* EXERCISE OBJECTIVE: Skip the pictures and retype exactly the lines from the one holding "RADIO3 pin CSN: D8 -> D13" through the end of the entries.

* GIVEN RECORDS:
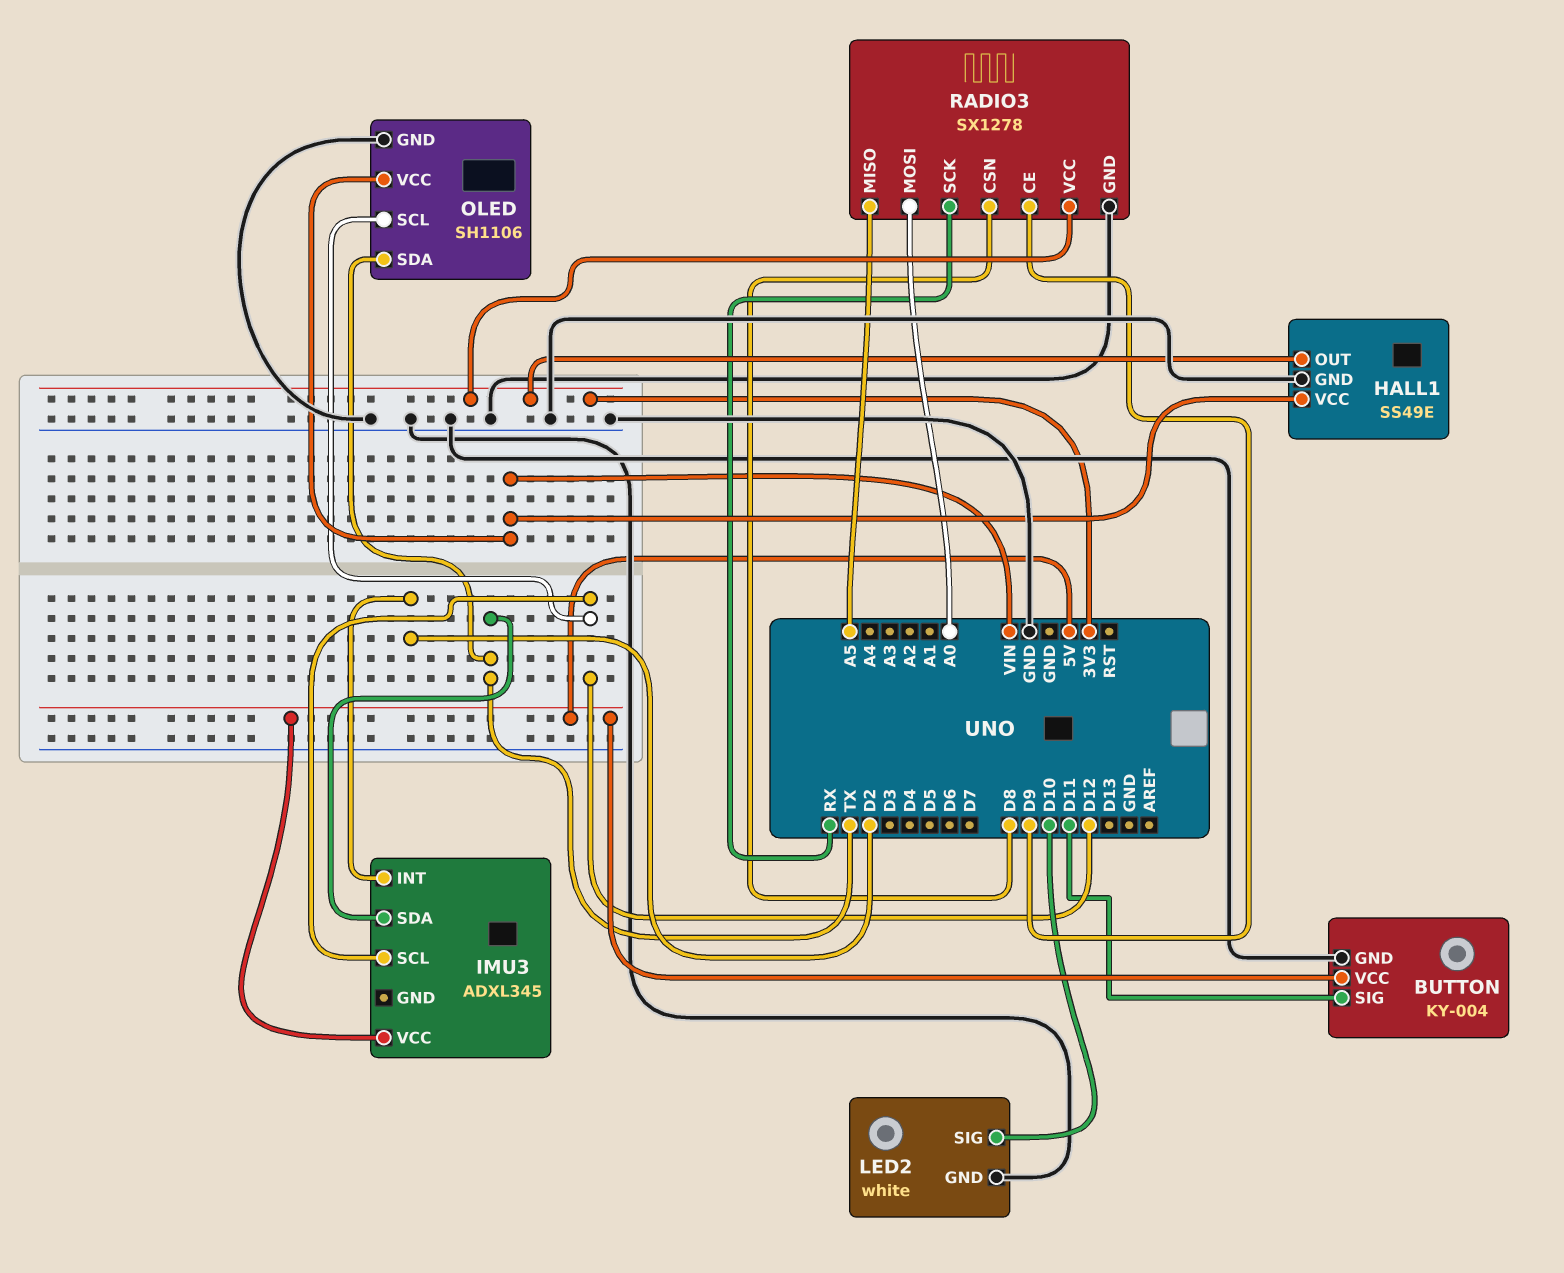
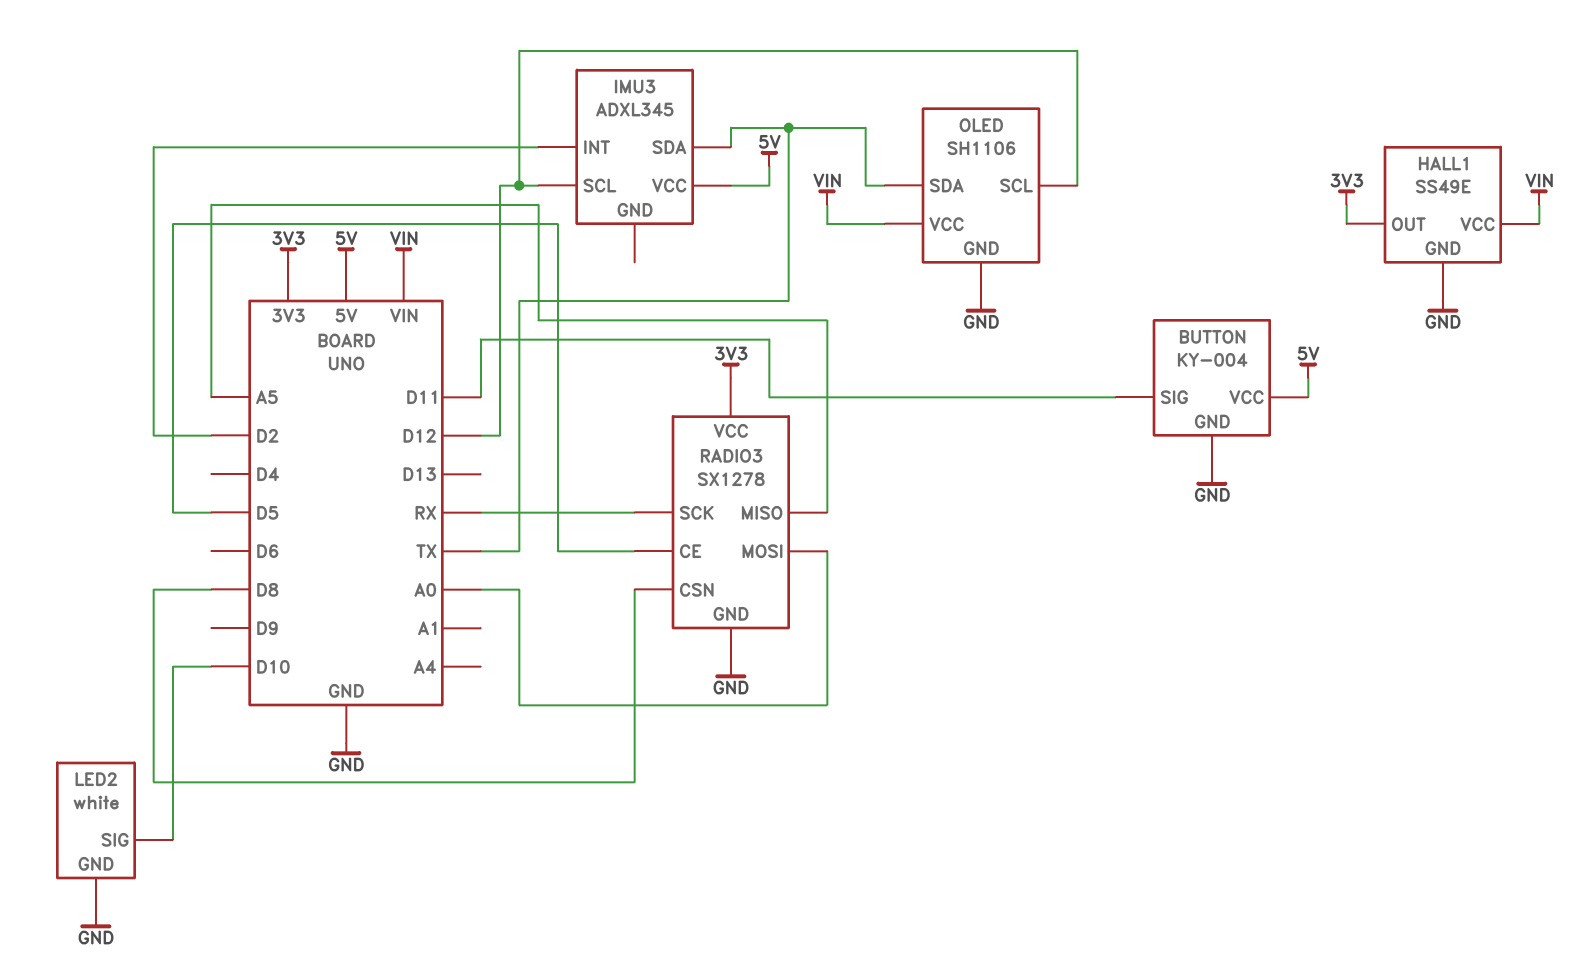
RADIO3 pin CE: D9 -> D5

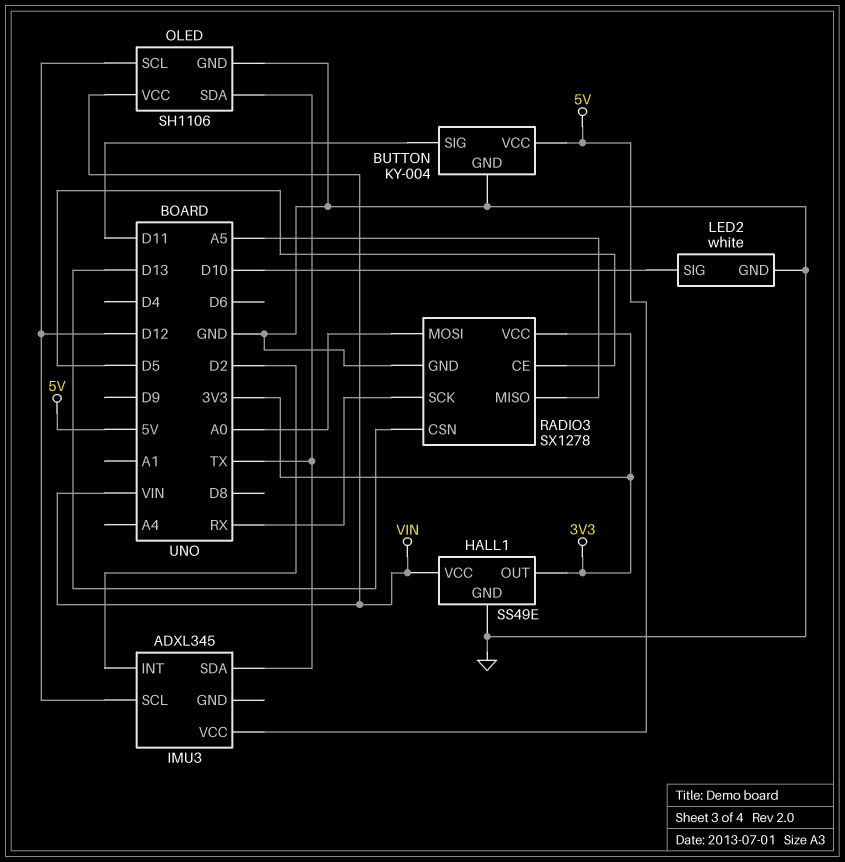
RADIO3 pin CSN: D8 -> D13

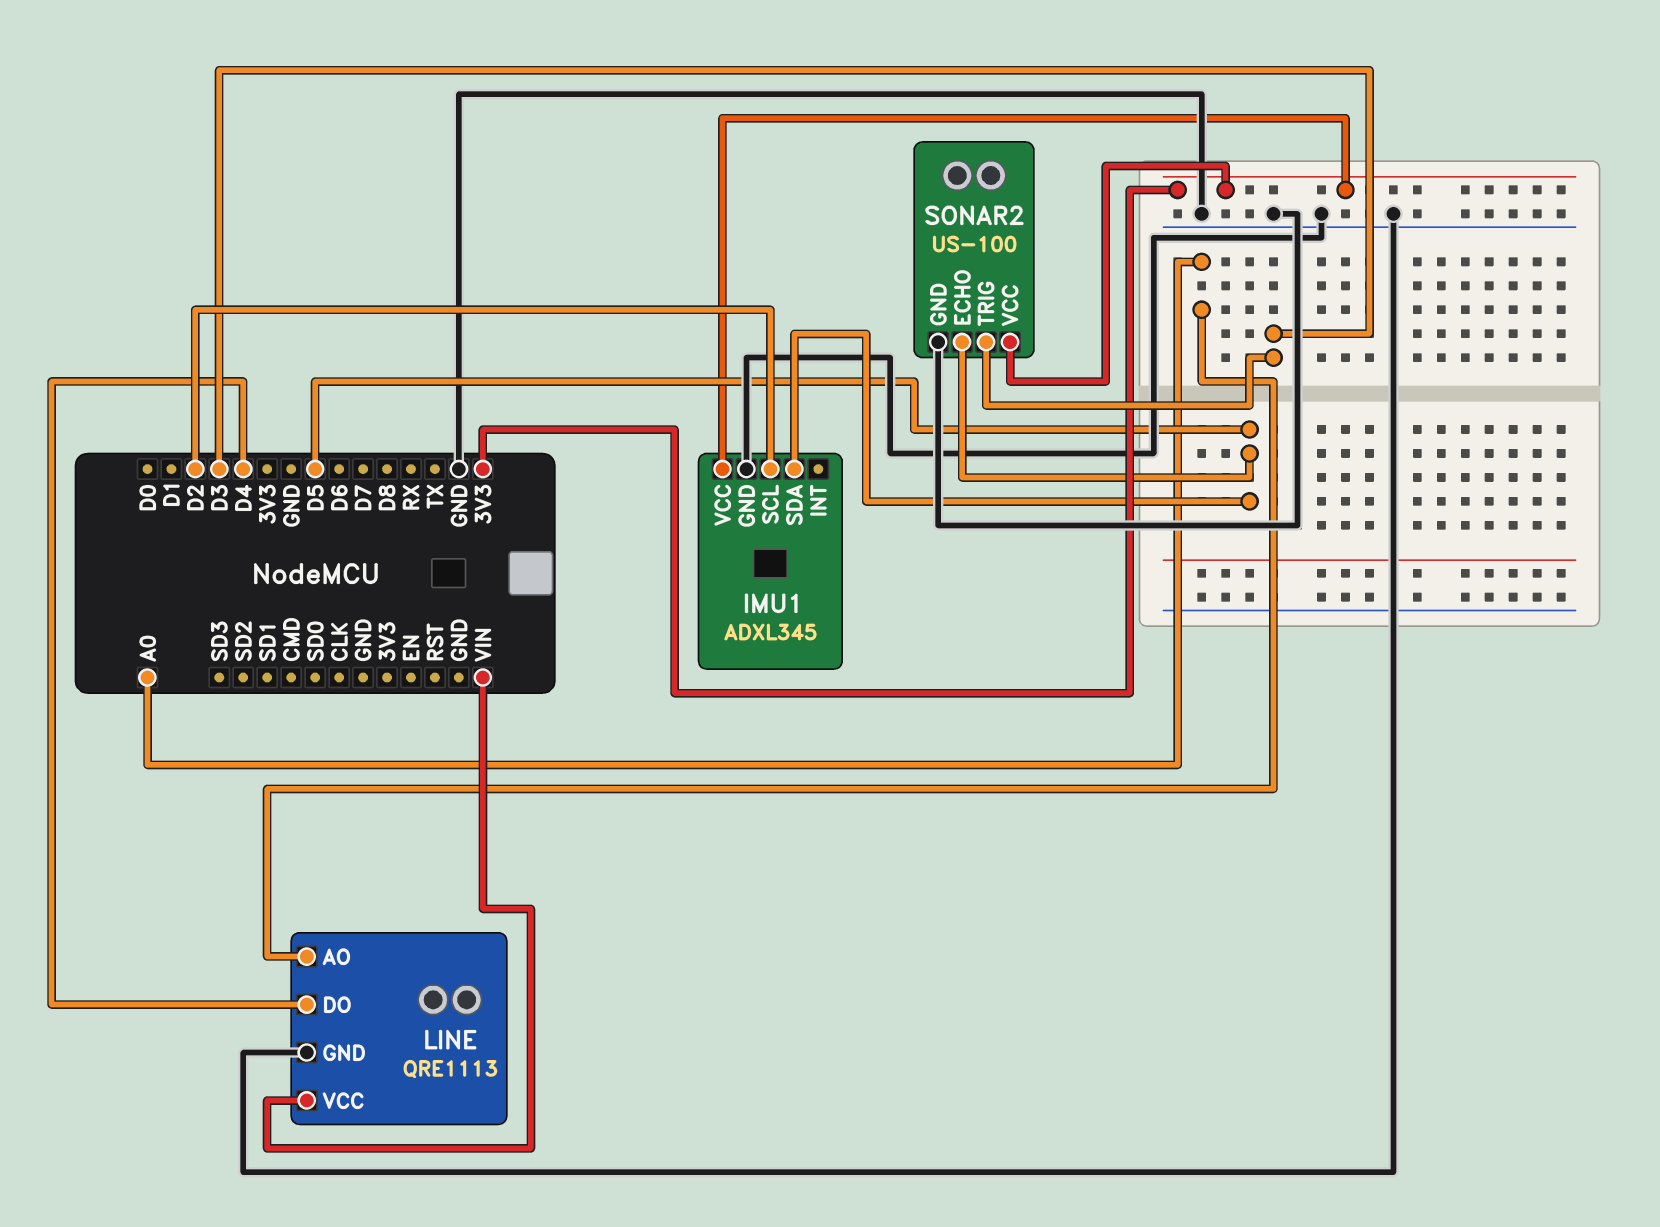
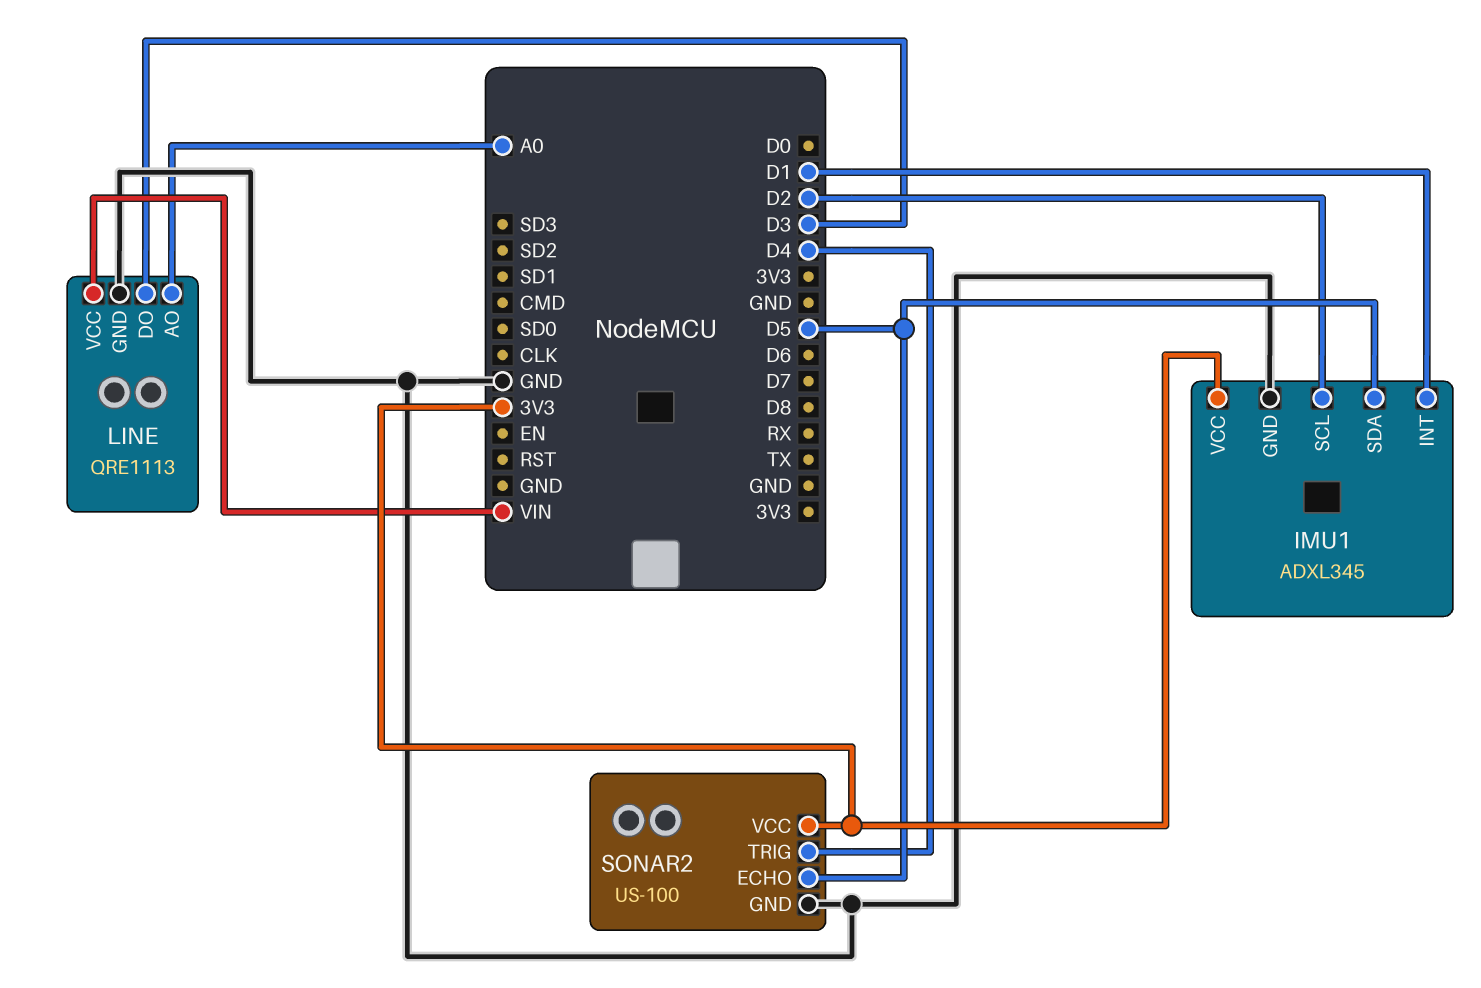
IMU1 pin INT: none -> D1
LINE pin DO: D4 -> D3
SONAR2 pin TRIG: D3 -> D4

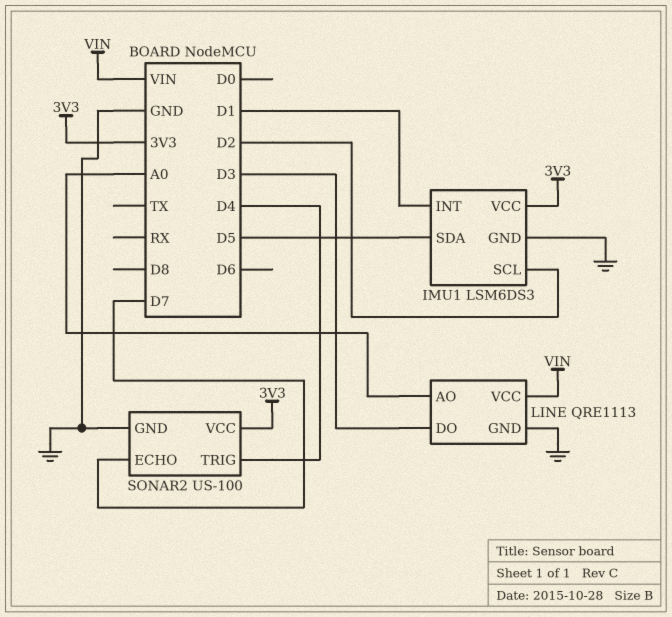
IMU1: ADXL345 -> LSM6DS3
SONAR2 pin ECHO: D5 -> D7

* RESPONSE:
RADIO3 pin CSN: D8 -> D13

IMU1 pin INT: none -> D1
LINE pin DO: D4 -> D3
SONAR2 pin TRIG: D3 -> D4

IMU1: ADXL345 -> LSM6DS3
SONAR2 pin ECHO: D5 -> D7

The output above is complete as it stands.